• Extracted material:

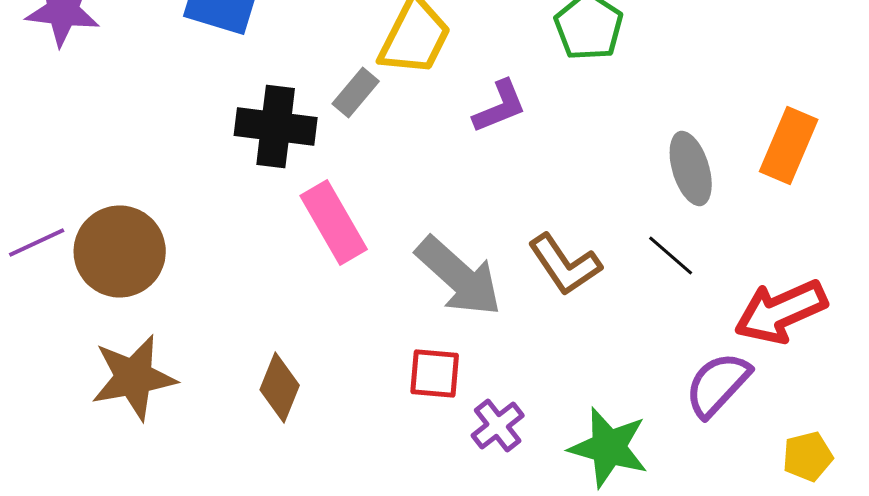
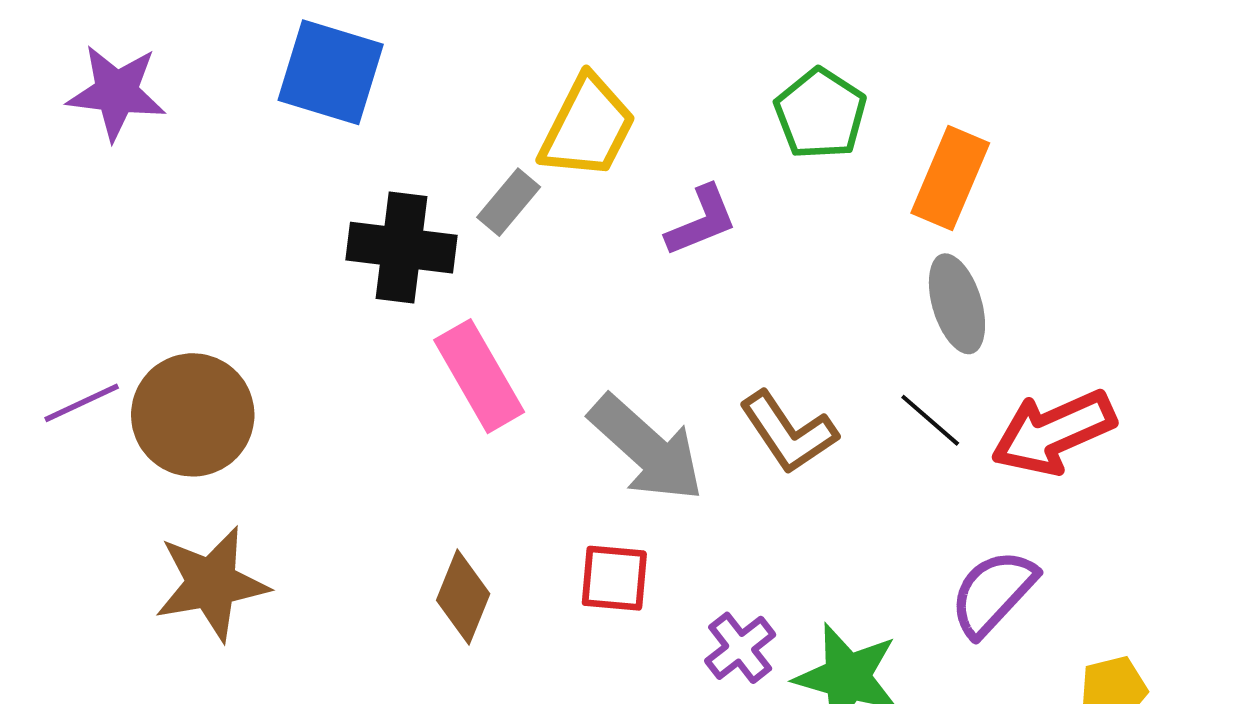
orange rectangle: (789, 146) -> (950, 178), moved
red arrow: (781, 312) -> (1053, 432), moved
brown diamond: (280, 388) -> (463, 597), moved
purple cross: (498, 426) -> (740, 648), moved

---

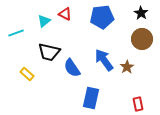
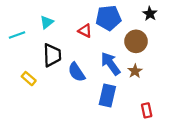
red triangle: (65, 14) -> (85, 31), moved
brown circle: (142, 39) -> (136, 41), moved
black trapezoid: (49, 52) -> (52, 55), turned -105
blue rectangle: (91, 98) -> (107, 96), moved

• Task details:
Across the whole listing above, find every line with the string "rectangle" and copy it.

• Written answer:
orange rectangle: (789, 146) -> (950, 178), moved
blue rectangle: (91, 98) -> (107, 96), moved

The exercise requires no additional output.